_Given data_
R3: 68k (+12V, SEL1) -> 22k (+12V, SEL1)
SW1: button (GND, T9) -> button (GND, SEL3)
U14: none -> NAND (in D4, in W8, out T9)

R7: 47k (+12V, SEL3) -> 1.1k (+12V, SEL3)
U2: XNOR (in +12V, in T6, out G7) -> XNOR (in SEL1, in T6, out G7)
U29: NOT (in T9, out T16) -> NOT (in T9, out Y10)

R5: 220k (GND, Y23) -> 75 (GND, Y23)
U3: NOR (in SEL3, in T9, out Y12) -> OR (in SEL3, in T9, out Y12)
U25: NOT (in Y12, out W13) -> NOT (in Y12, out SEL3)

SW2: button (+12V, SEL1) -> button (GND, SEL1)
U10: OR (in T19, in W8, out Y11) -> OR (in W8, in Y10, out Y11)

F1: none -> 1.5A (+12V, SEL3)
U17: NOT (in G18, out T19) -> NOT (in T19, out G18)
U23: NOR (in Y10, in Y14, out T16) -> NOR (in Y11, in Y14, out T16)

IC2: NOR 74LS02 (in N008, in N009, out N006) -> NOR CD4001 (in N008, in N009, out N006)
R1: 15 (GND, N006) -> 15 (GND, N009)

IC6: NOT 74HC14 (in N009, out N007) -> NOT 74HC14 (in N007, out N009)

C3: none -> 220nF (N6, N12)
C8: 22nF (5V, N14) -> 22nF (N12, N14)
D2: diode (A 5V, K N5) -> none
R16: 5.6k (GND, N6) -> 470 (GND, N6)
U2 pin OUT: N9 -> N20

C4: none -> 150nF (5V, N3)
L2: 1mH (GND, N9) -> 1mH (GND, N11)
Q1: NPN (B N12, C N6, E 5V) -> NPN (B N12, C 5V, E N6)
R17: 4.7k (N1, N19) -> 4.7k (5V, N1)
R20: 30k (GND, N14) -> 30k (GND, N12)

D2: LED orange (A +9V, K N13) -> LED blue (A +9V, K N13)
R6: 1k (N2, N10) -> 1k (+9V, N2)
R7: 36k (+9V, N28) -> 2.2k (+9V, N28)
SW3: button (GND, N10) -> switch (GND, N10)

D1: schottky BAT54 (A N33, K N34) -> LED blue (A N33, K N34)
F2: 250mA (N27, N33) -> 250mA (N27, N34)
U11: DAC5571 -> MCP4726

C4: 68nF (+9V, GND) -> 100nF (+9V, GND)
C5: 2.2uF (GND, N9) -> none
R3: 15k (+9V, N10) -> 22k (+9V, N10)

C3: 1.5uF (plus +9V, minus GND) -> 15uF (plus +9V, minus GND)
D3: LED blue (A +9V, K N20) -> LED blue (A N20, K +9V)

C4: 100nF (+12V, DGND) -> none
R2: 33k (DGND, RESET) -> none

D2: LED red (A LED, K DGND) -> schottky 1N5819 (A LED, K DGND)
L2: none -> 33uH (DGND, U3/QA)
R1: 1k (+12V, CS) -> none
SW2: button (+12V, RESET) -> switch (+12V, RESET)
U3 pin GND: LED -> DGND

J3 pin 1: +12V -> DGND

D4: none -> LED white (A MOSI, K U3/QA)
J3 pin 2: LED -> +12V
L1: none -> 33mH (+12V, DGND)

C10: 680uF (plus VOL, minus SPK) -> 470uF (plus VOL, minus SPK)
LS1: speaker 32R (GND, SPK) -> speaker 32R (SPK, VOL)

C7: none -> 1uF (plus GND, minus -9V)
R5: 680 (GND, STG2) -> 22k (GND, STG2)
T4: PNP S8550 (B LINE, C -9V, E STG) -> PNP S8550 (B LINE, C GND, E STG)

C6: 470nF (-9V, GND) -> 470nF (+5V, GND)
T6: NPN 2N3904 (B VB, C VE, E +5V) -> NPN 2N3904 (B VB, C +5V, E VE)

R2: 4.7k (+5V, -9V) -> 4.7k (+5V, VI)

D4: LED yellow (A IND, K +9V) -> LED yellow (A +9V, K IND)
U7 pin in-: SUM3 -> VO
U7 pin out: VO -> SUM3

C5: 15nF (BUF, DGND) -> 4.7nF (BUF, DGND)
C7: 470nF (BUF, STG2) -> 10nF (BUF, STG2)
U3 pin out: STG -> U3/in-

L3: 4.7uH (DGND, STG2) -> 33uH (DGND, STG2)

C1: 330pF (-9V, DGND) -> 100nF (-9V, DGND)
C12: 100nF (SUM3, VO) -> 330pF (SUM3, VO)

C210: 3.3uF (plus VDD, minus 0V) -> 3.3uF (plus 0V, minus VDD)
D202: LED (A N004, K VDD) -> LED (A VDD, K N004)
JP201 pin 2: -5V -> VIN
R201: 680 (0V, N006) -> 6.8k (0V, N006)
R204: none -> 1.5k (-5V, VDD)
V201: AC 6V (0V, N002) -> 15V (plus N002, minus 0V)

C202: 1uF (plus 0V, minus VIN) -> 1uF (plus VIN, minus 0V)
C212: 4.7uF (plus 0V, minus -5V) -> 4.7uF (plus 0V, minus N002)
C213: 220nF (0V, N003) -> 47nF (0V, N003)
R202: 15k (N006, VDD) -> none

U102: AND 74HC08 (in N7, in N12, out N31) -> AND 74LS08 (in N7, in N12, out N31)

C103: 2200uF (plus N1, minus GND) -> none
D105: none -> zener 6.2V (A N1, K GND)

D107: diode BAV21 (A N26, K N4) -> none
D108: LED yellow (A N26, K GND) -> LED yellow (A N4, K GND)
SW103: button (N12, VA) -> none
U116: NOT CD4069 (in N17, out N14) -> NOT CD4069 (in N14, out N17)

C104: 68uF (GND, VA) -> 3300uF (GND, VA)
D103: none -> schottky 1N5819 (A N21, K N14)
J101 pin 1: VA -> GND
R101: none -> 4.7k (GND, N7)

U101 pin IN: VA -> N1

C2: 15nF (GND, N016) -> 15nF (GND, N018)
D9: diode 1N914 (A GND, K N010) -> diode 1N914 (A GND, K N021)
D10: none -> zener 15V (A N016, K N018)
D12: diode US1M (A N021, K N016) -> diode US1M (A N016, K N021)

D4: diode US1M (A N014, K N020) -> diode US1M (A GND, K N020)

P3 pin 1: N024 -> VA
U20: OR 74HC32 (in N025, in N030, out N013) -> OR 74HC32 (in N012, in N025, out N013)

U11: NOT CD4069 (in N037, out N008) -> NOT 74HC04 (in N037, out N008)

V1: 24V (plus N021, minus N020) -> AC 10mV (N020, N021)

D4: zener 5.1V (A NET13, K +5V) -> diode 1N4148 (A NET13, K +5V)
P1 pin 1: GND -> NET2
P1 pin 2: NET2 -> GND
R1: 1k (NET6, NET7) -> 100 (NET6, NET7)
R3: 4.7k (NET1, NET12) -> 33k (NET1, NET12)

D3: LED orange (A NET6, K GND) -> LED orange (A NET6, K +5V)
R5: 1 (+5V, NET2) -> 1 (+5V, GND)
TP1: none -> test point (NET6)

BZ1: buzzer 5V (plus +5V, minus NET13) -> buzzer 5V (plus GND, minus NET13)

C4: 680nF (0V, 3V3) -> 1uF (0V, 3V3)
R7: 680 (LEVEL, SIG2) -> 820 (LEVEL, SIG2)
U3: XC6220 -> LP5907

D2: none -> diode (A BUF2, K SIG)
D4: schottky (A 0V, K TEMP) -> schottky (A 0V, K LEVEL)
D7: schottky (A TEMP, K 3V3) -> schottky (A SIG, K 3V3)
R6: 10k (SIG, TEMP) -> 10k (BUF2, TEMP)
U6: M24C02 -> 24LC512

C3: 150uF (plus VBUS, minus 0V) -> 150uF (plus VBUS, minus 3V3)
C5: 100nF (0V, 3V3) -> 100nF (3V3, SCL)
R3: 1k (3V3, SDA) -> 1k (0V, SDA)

_Problem requirements_
Having read the entries, repeat them all exactly.

_Result of the exercise_
R3: 68k (+12V, SEL1) -> 22k (+12V, SEL1)
SW1: button (GND, T9) -> button (GND, SEL3)
U14: none -> NAND (in D4, in W8, out T9)

R7: 47k (+12V, SEL3) -> 1.1k (+12V, SEL3)
U2: XNOR (in +12V, in T6, out G7) -> XNOR (in SEL1, in T6, out G7)
U29: NOT (in T9, out T16) -> NOT (in T9, out Y10)

R5: 220k (GND, Y23) -> 75 (GND, Y23)
U3: NOR (in SEL3, in T9, out Y12) -> OR (in SEL3, in T9, out Y12)
U25: NOT (in Y12, out W13) -> NOT (in Y12, out SEL3)

SW2: button (+12V, SEL1) -> button (GND, SEL1)
U10: OR (in T19, in W8, out Y11) -> OR (in W8, in Y10, out Y11)

F1: none -> 1.5A (+12V, SEL3)
U17: NOT (in G18, out T19) -> NOT (in T19, out G18)
U23: NOR (in Y10, in Y14, out T16) -> NOR (in Y11, in Y14, out T16)

IC2: NOR 74LS02 (in N008, in N009, out N006) -> NOR CD4001 (in N008, in N009, out N006)
R1: 15 (GND, N006) -> 15 (GND, N009)

IC6: NOT 74HC14 (in N009, out N007) -> NOT 74HC14 (in N007, out N009)

C3: none -> 220nF (N6, N12)
C8: 22nF (5V, N14) -> 22nF (N12, N14)
D2: diode (A 5V, K N5) -> none
R16: 5.6k (GND, N6) -> 470 (GND, N6)
U2 pin OUT: N9 -> N20

C4: none -> 150nF (5V, N3)
L2: 1mH (GND, N9) -> 1mH (GND, N11)
Q1: NPN (B N12, C N6, E 5V) -> NPN (B N12, C 5V, E N6)
R17: 4.7k (N1, N19) -> 4.7k (5V, N1)
R20: 30k (GND, N14) -> 30k (GND, N12)

D2: LED orange (A +9V, K N13) -> LED blue (A +9V, K N13)
R6: 1k (N2, N10) -> 1k (+9V, N2)
R7: 36k (+9V, N28) -> 2.2k (+9V, N28)
SW3: button (GND, N10) -> switch (GND, N10)

D1: schottky BAT54 (A N33, K N34) -> LED blue (A N33, K N34)
F2: 250mA (N27, N33) -> 250mA (N27, N34)
U11: DAC5571 -> MCP4726

C4: 68nF (+9V, GND) -> 100nF (+9V, GND)
C5: 2.2uF (GND, N9) -> none
R3: 15k (+9V, N10) -> 22k (+9V, N10)

C3: 1.5uF (plus +9V, minus GND) -> 15uF (plus +9V, minus GND)
D3: LED blue (A +9V, K N20) -> LED blue (A N20, K +9V)

C4: 100nF (+12V, DGND) -> none
R2: 33k (DGND, RESET) -> none

D2: LED red (A LED, K DGND) -> schottky 1N5819 (A LED, K DGND)
L2: none -> 33uH (DGND, U3/QA)
R1: 1k (+12V, CS) -> none
SW2: button (+12V, RESET) -> switch (+12V, RESET)
U3 pin GND: LED -> DGND

J3 pin 1: +12V -> DGND

D4: none -> LED white (A MOSI, K U3/QA)
J3 pin 2: LED -> +12V
L1: none -> 33mH (+12V, DGND)

C10: 680uF (plus VOL, minus SPK) -> 470uF (plus VOL, minus SPK)
LS1: speaker 32R (GND, SPK) -> speaker 32R (SPK, VOL)

C7: none -> 1uF (plus GND, minus -9V)
R5: 680 (GND, STG2) -> 22k (GND, STG2)
T4: PNP S8550 (B LINE, C -9V, E STG) -> PNP S8550 (B LINE, C GND, E STG)

C6: 470nF (-9V, GND) -> 470nF (+5V, GND)
T6: NPN 2N3904 (B VB, C VE, E +5V) -> NPN 2N3904 (B VB, C +5V, E VE)

R2: 4.7k (+5V, -9V) -> 4.7k (+5V, VI)

D4: LED yellow (A IND, K +9V) -> LED yellow (A +9V, K IND)
U7 pin in-: SUM3 -> VO
U7 pin out: VO -> SUM3

C5: 15nF (BUF, DGND) -> 4.7nF (BUF, DGND)
C7: 470nF (BUF, STG2) -> 10nF (BUF, STG2)
U3 pin out: STG -> U3/in-

L3: 4.7uH (DGND, STG2) -> 33uH (DGND, STG2)

C1: 330pF (-9V, DGND) -> 100nF (-9V, DGND)
C12: 100nF (SUM3, VO) -> 330pF (SUM3, VO)

C210: 3.3uF (plus VDD, minus 0V) -> 3.3uF (plus 0V, minus VDD)
D202: LED (A N004, K VDD) -> LED (A VDD, K N004)
JP201 pin 2: -5V -> VIN
R201: 680 (0V, N006) -> 6.8k (0V, N006)
R204: none -> 1.5k (-5V, VDD)
V201: AC 6V (0V, N002) -> 15V (plus N002, minus 0V)

C202: 1uF (plus 0V, minus VIN) -> 1uF (plus VIN, minus 0V)
C212: 4.7uF (plus 0V, minus -5V) -> 4.7uF (plus 0V, minus N002)
C213: 220nF (0V, N003) -> 47nF (0V, N003)
R202: 15k (N006, VDD) -> none

U102: AND 74HC08 (in N7, in N12, out N31) -> AND 74LS08 (in N7, in N12, out N31)

C103: 2200uF (plus N1, minus GND) -> none
D105: none -> zener 6.2V (A N1, K GND)

D107: diode BAV21 (A N26, K N4) -> none
D108: LED yellow (A N26, K GND) -> LED yellow (A N4, K GND)
SW103: button (N12, VA) -> none
U116: NOT CD4069 (in N17, out N14) -> NOT CD4069 (in N14, out N17)

C104: 68uF (GND, VA) -> 3300uF (GND, VA)
D103: none -> schottky 1N5819 (A N21, K N14)
J101 pin 1: VA -> GND
R101: none -> 4.7k (GND, N7)

U101 pin IN: VA -> N1

C2: 15nF (GND, N016) -> 15nF (GND, N018)
D9: diode 1N914 (A GND, K N010) -> diode 1N914 (A GND, K N021)
D10: none -> zener 15V (A N016, K N018)
D12: diode US1M (A N021, K N016) -> diode US1M (A N016, K N021)

D4: diode US1M (A N014, K N020) -> diode US1M (A GND, K N020)

P3 pin 1: N024 -> VA
U20: OR 74HC32 (in N025, in N030, out N013) -> OR 74HC32 (in N012, in N025, out N013)

U11: NOT CD4069 (in N037, out N008) -> NOT 74HC04 (in N037, out N008)

V1: 24V (plus N021, minus N020) -> AC 10mV (N020, N021)

D4: zener 5.1V (A NET13, K +5V) -> diode 1N4148 (A NET13, K +5V)
P1 pin 1: GND -> NET2
P1 pin 2: NET2 -> GND
R1: 1k (NET6, NET7) -> 100 (NET6, NET7)
R3: 4.7k (NET1, NET12) -> 33k (NET1, NET12)

D3: LED orange (A NET6, K GND) -> LED orange (A NET6, K +5V)
R5: 1 (+5V, NET2) -> 1 (+5V, GND)
TP1: none -> test point (NET6)

BZ1: buzzer 5V (plus +5V, minus NET13) -> buzzer 5V (plus GND, minus NET13)

C4: 680nF (0V, 3V3) -> 1uF (0V, 3V3)
R7: 680 (LEVEL, SIG2) -> 820 (LEVEL, SIG2)
U3: XC6220 -> LP5907

D2: none -> diode (A BUF2, K SIG)
D4: schottky (A 0V, K TEMP) -> schottky (A 0V, K LEVEL)
D7: schottky (A TEMP, K 3V3) -> schottky (A SIG, K 3V3)
R6: 10k (SIG, TEMP) -> 10k (BUF2, TEMP)
U6: M24C02 -> 24LC512

C3: 150uF (plus VBUS, minus 0V) -> 150uF (plus VBUS, minus 3V3)
C5: 100nF (0V, 3V3) -> 100nF (3V3, SCL)
R3: 1k (3V3, SDA) -> 1k (0V, SDA)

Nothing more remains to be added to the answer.